WORK ORDER> Only the lines from the one containing "MIC3 pin OUT: GP26 -> GP18" through the end of the entries are wanted, retyped exactly and without pictures.

GIVEN RECORDS>
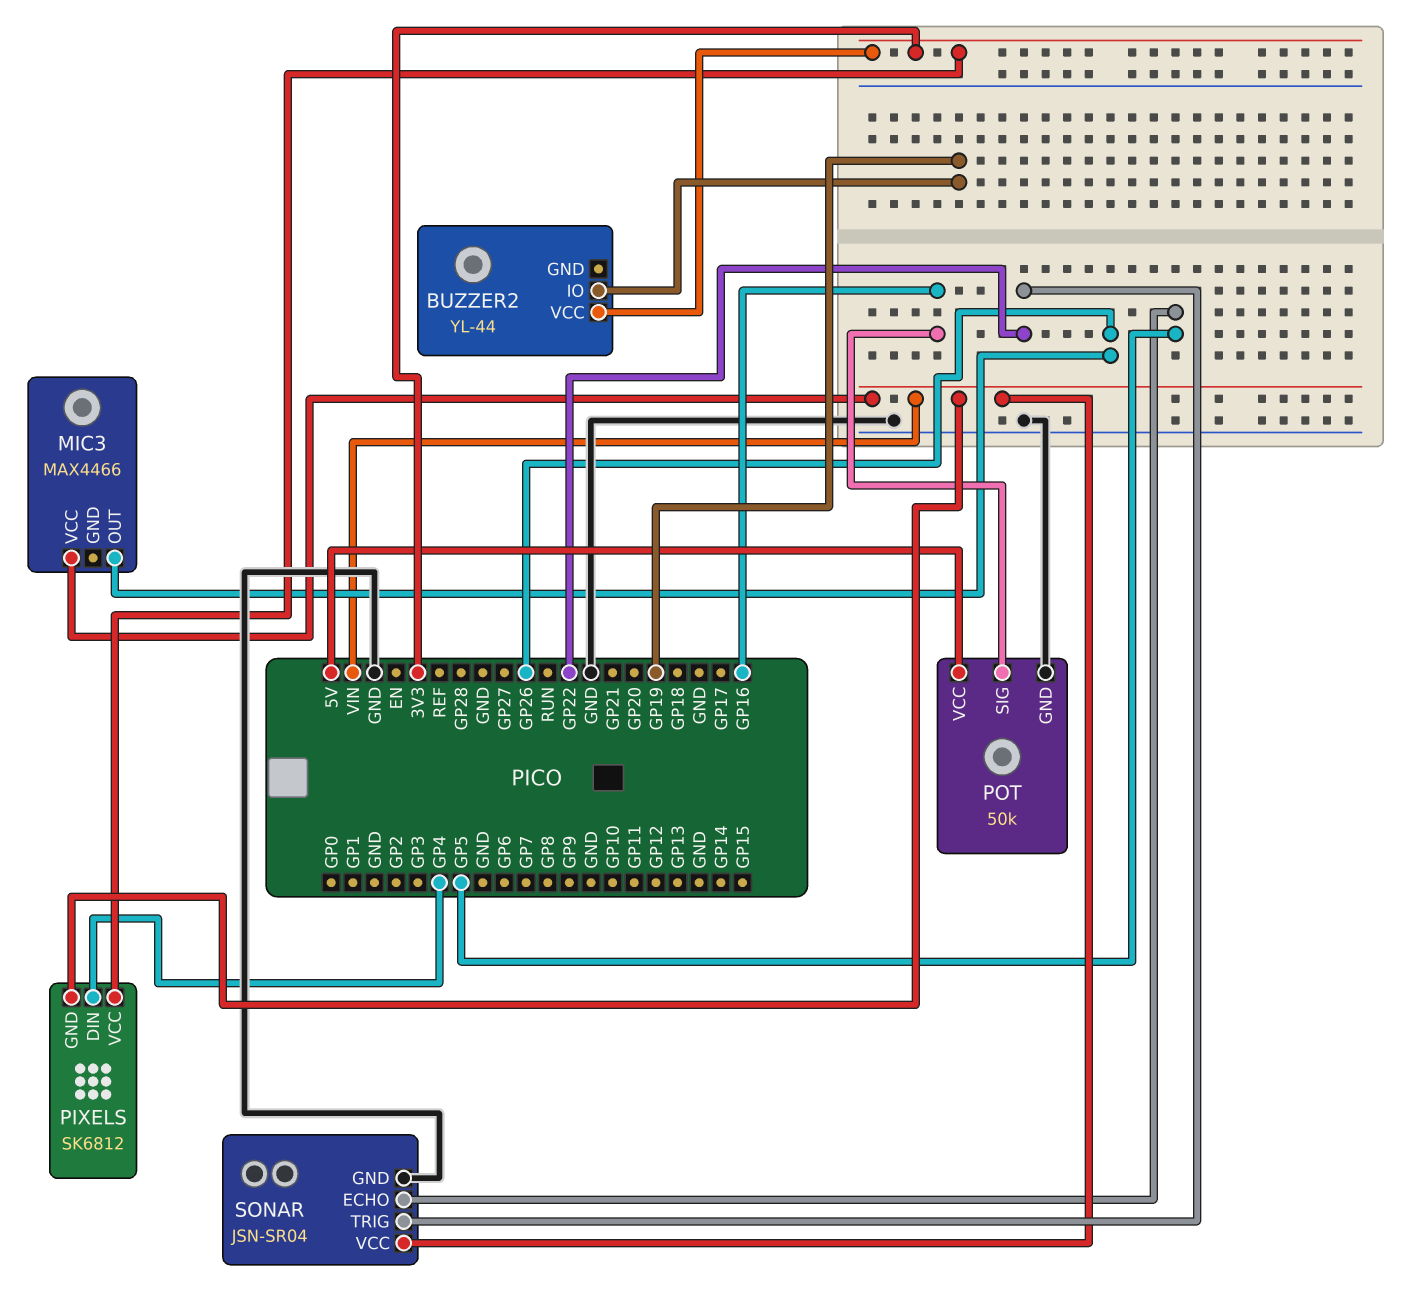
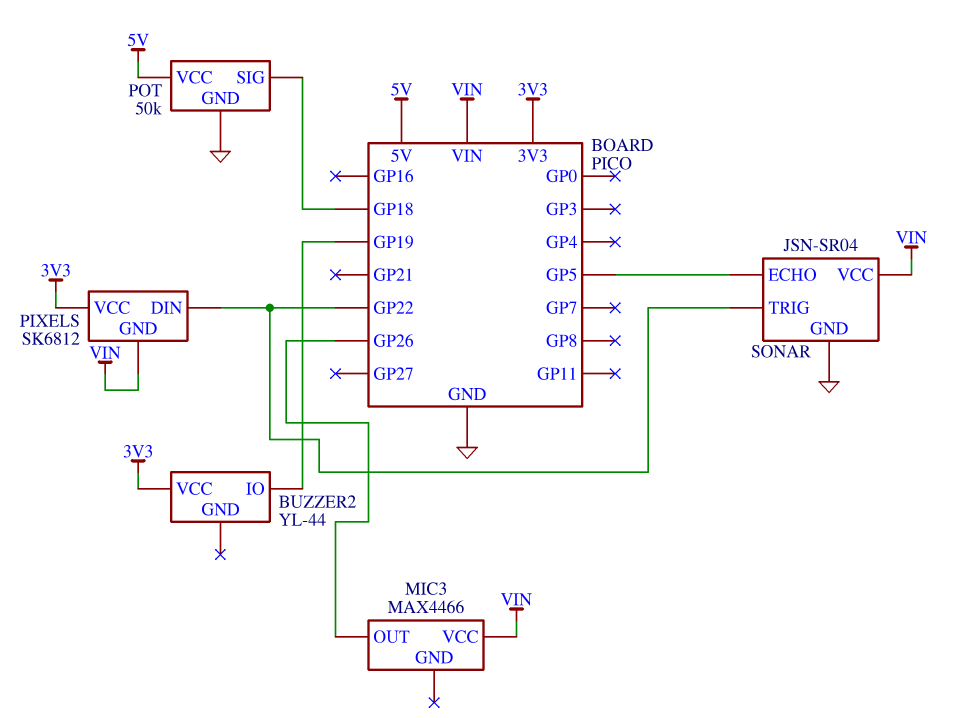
PIXELS pin DIN: GP4 -> GP22
POT pin SIG: GP16 -> GP18

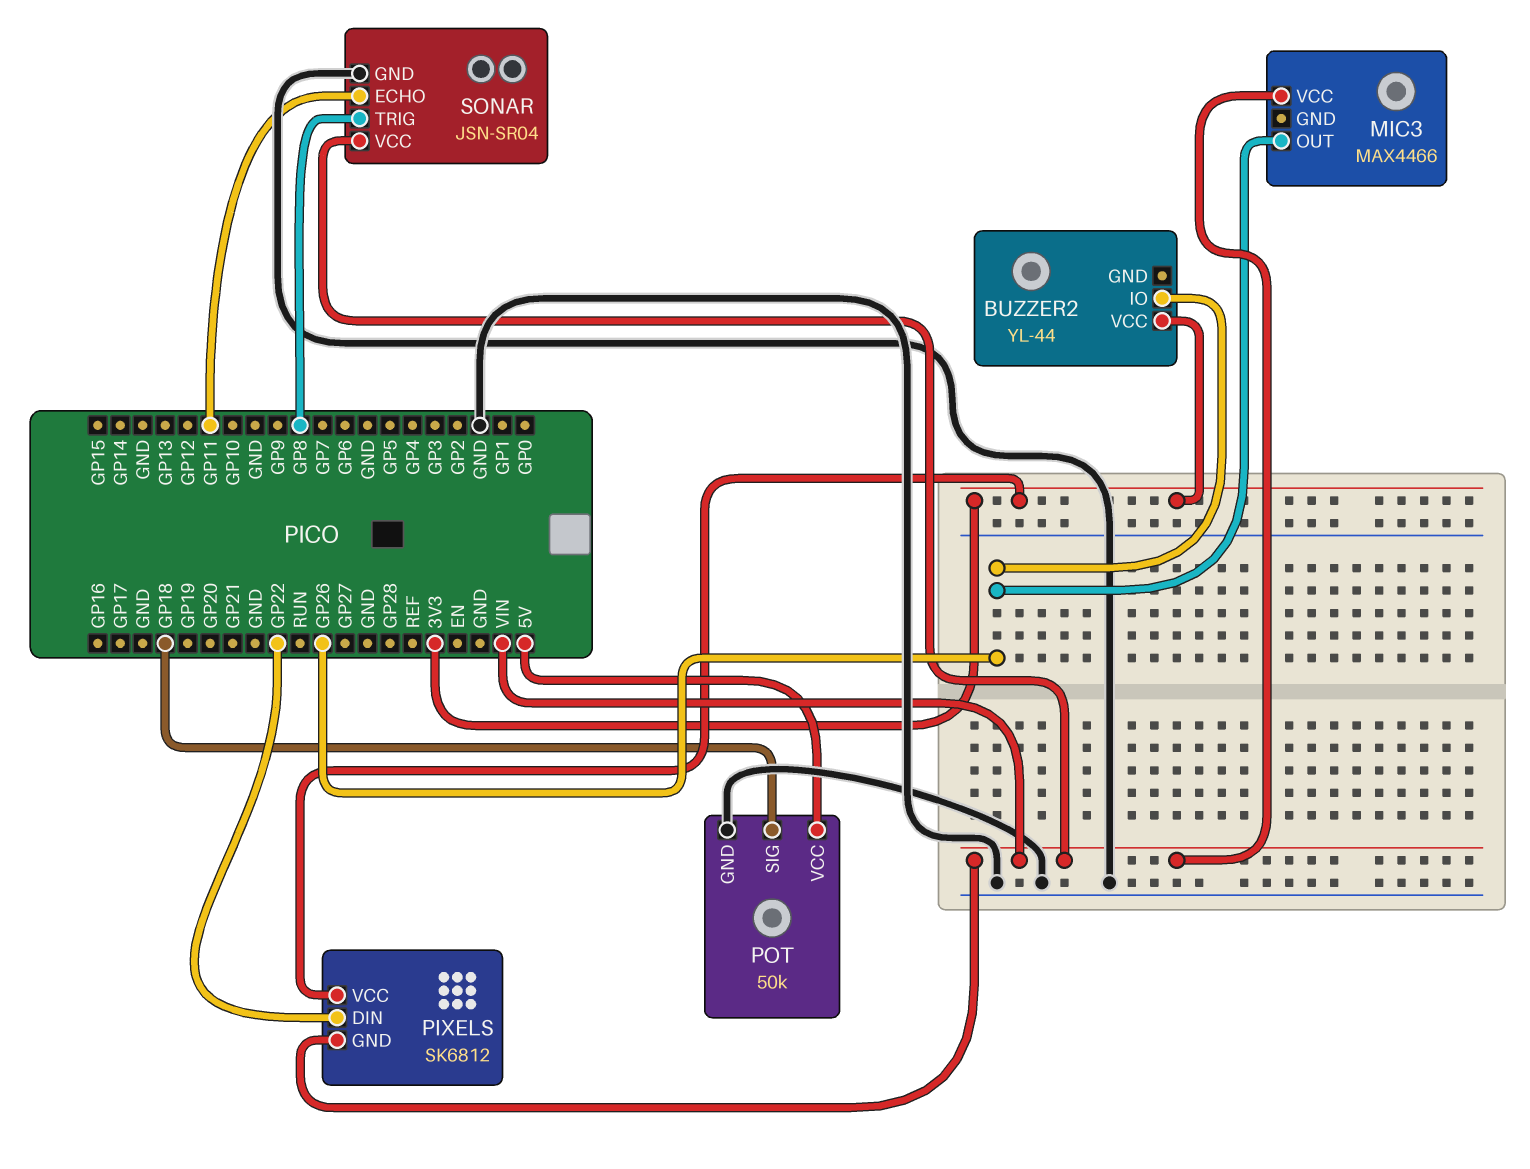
BUZZER2 pin IO: GP19 -> GP26
SONAR pin ECHO: GP5 -> GP11
SONAR pin TRIG: GP22 -> GP8

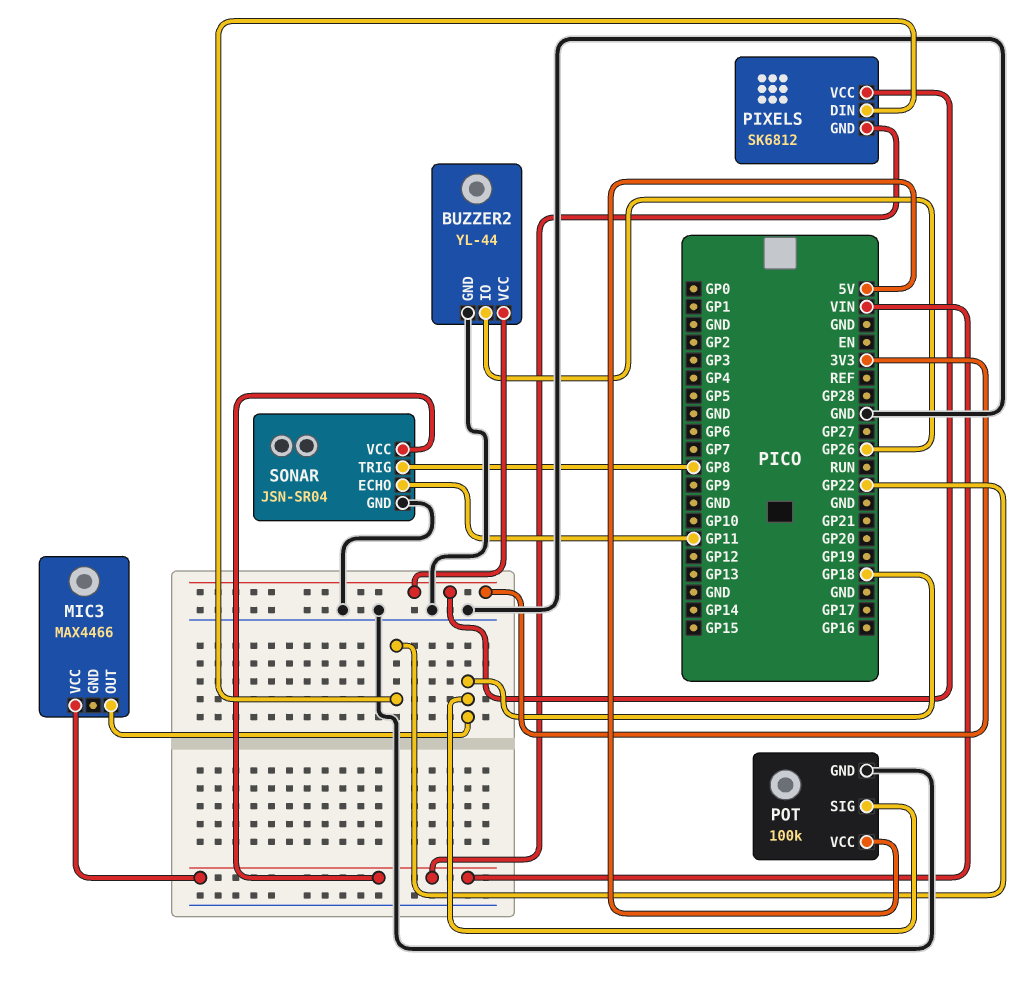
BUZZER2 pin GND: none -> GND
MIC3 pin OUT: GP26 -> GP18
POT: 50k -> 100k

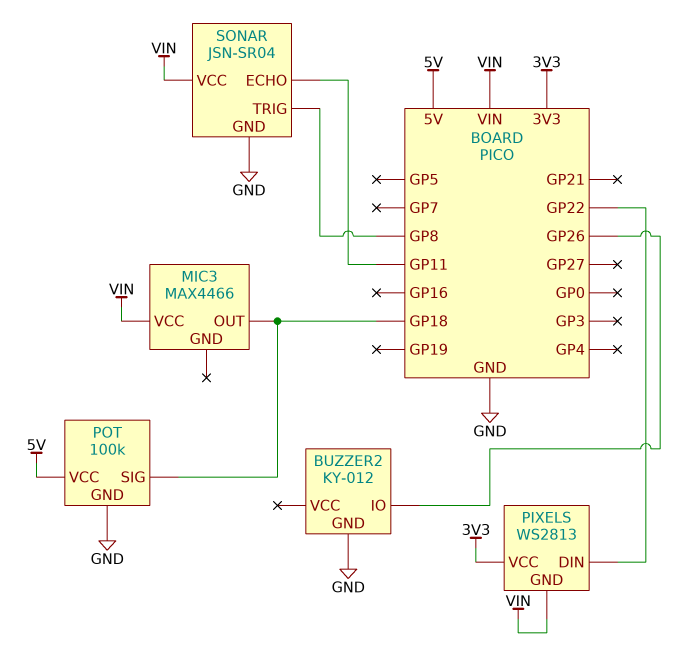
BUZZER2: YL-44 -> KY-012
BUZZER2 pin VCC: 3V3 -> none
PIXELS: SK6812 -> WS2813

TASK ANSWER>
MIC3 pin OUT: GP26 -> GP18
POT: 50k -> 100k

BUZZER2: YL-44 -> KY-012
BUZZER2 pin VCC: 3V3 -> none
PIXELS: SK6812 -> WS2813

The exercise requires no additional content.